* _DATA EXCERPTS_
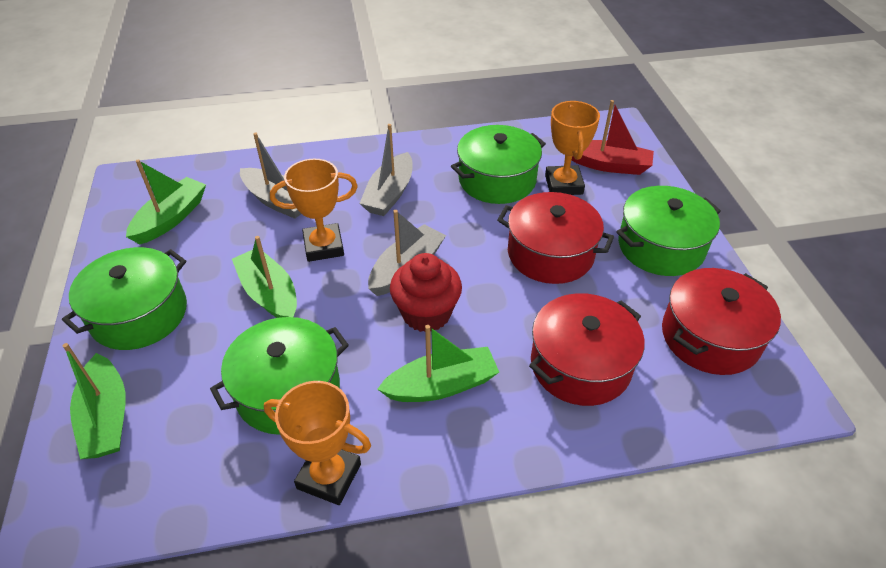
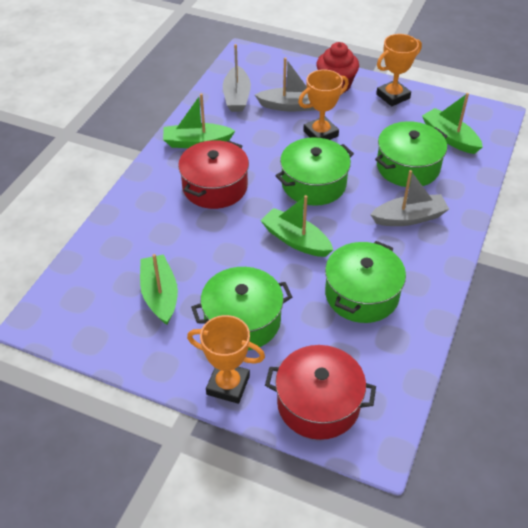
red boat: 1 -> 0
red pot: 3 -> 2

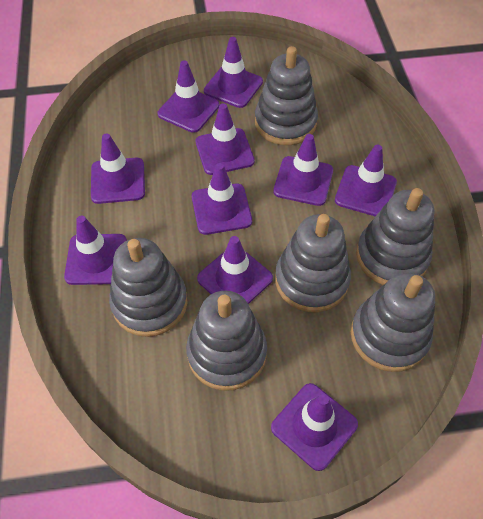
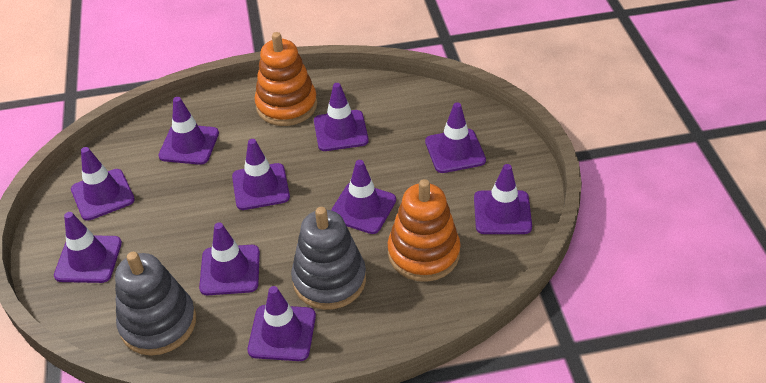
grey stacking toy: 6 -> 2
orange stacking toy: 0 -> 2

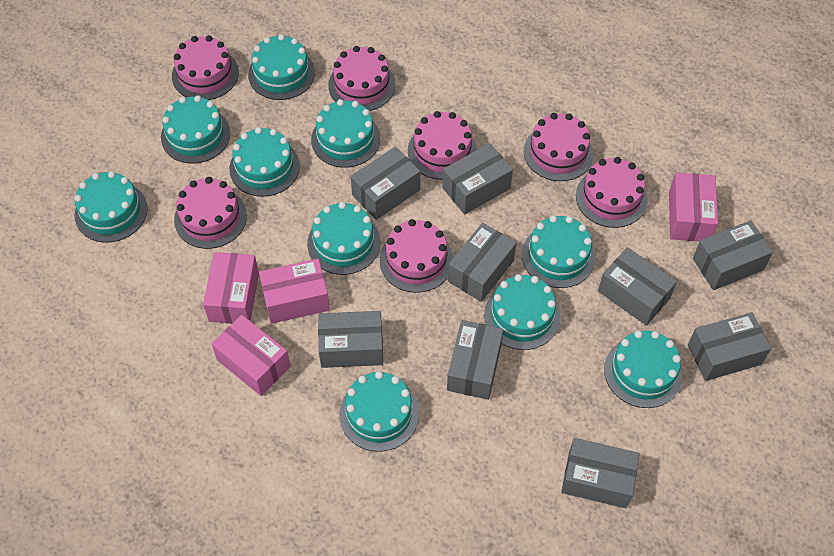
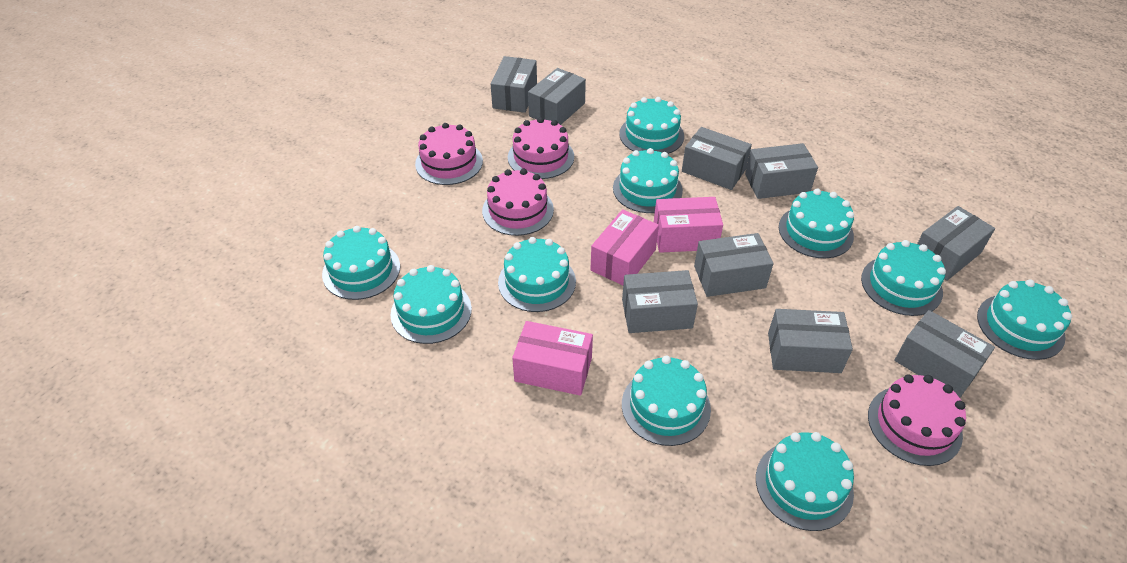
pink box: 4 -> 3
pink cake: 7 -> 4

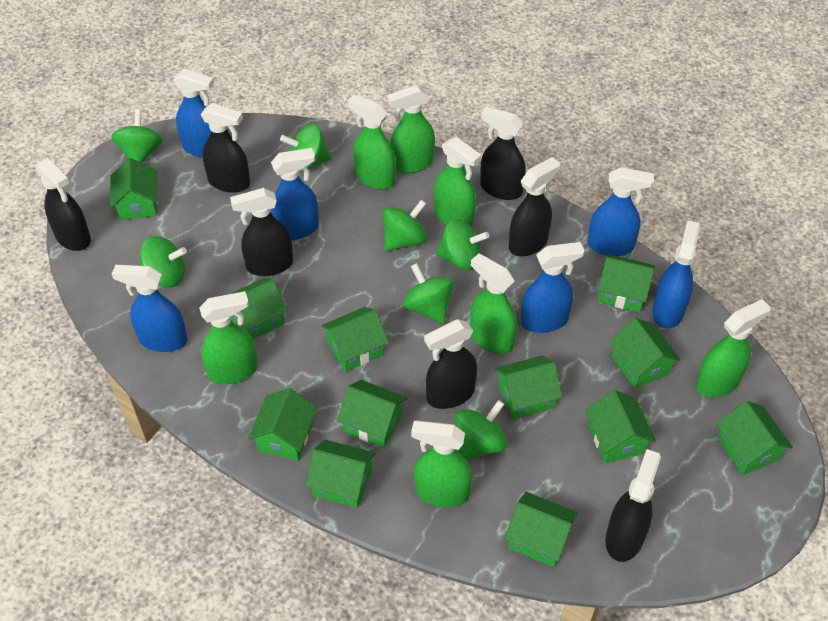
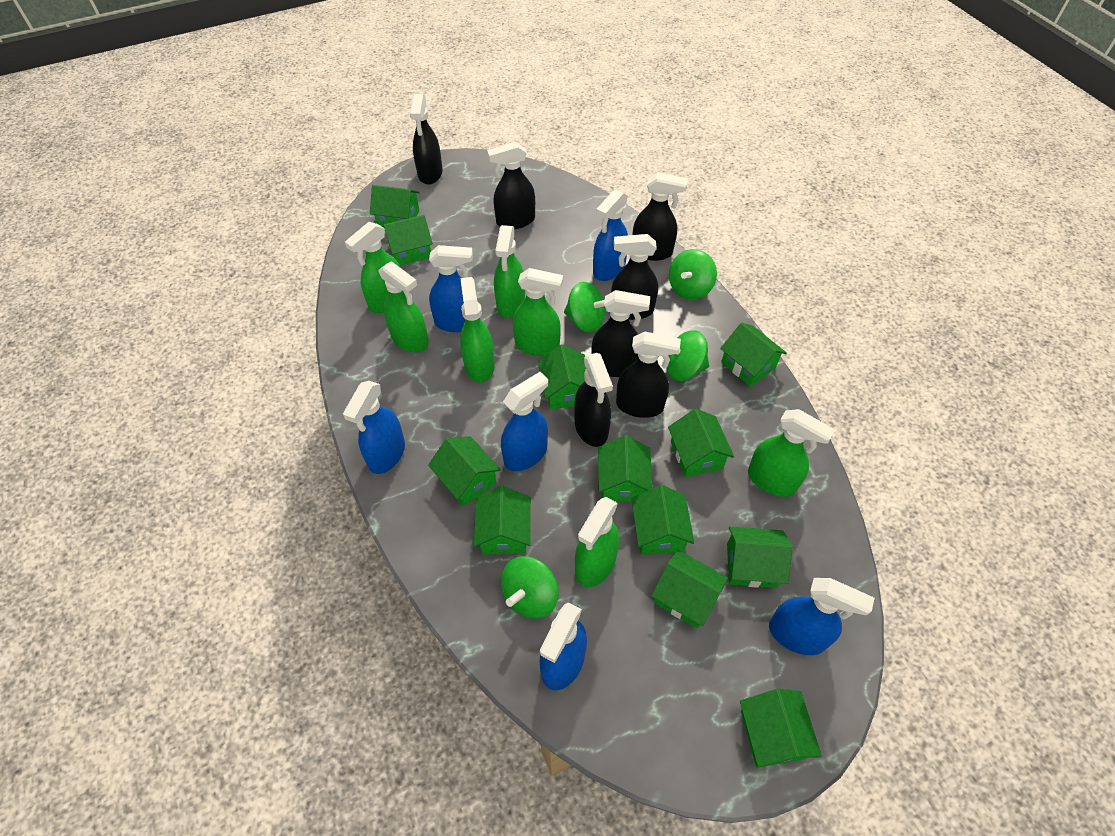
green spinning top: 7 -> 4

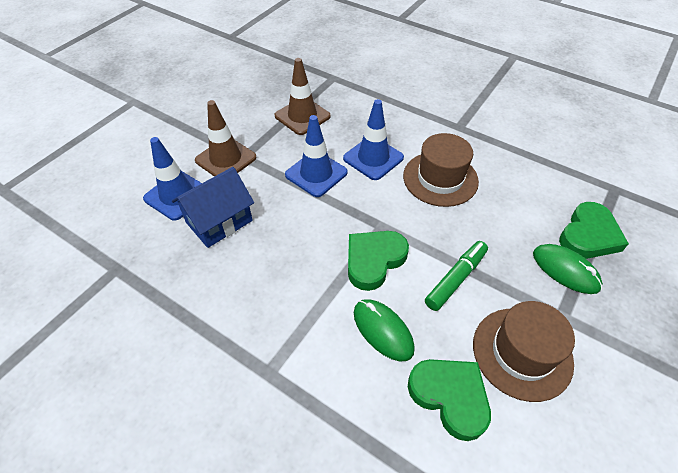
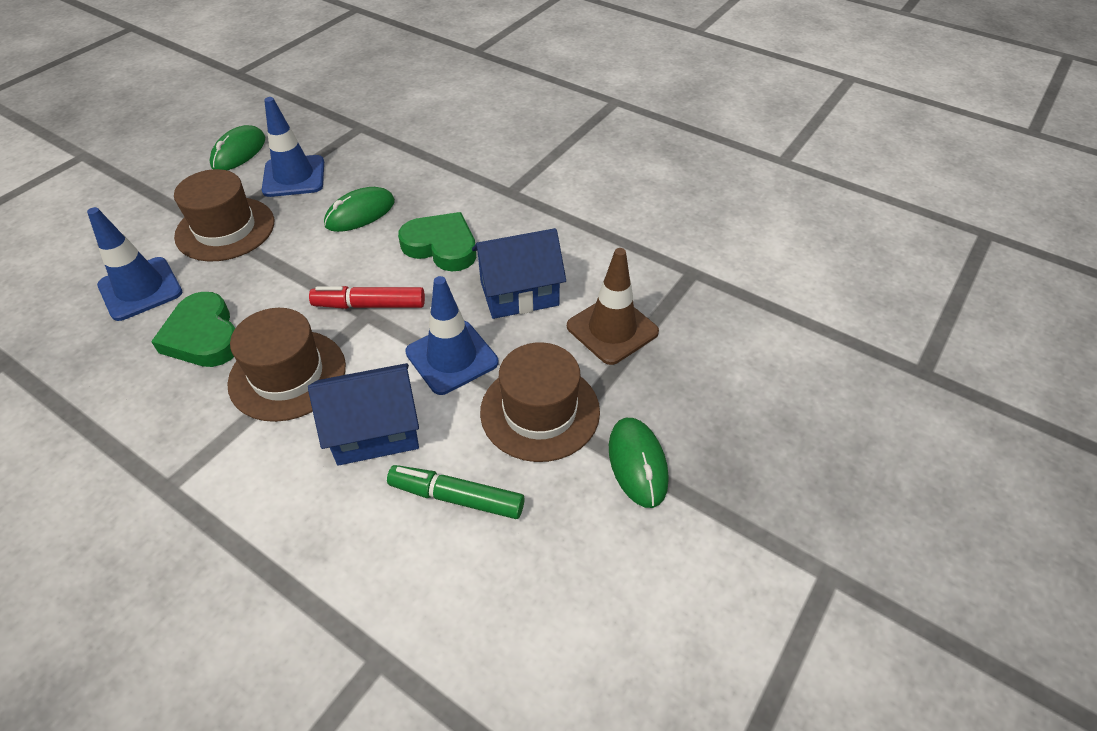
blue house: 1 -> 2
brown hat: 2 -> 3
brown traffic cone: 2 -> 1
green heart: 3 -> 2
green mouse: 2 -> 3
red marker: 0 -> 1

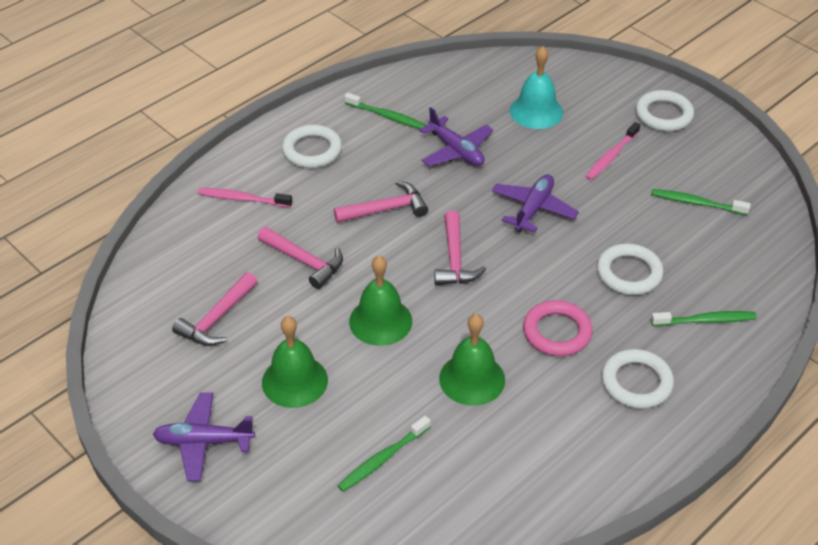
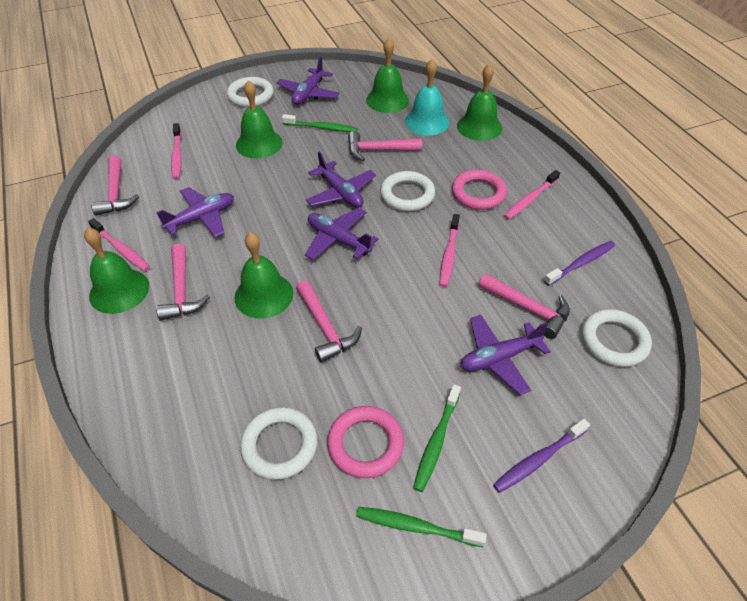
green bell: 3 -> 5
green toothbrush: 4 -> 3
pink hammer: 4 -> 5
pink ring: 1 -> 2
pink toothbrush: 2 -> 4
purple plane: 3 -> 5
purple toothbrush: 0 -> 2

* _EXERCISE BRIEF_
In the records above, copy exactly everything from the line that has "blue house: 1 -> 2" down to the line that has "purple plane: 3 -> 5", both ends included, and leave out the pictures.

* _ANSWER_
blue house: 1 -> 2
brown hat: 2 -> 3
brown traffic cone: 2 -> 1
green heart: 3 -> 2
green mouse: 2 -> 3
red marker: 0 -> 1

green bell: 3 -> 5
green toothbrush: 4 -> 3
pink hammer: 4 -> 5
pink ring: 1 -> 2
pink toothbrush: 2 -> 4
purple plane: 3 -> 5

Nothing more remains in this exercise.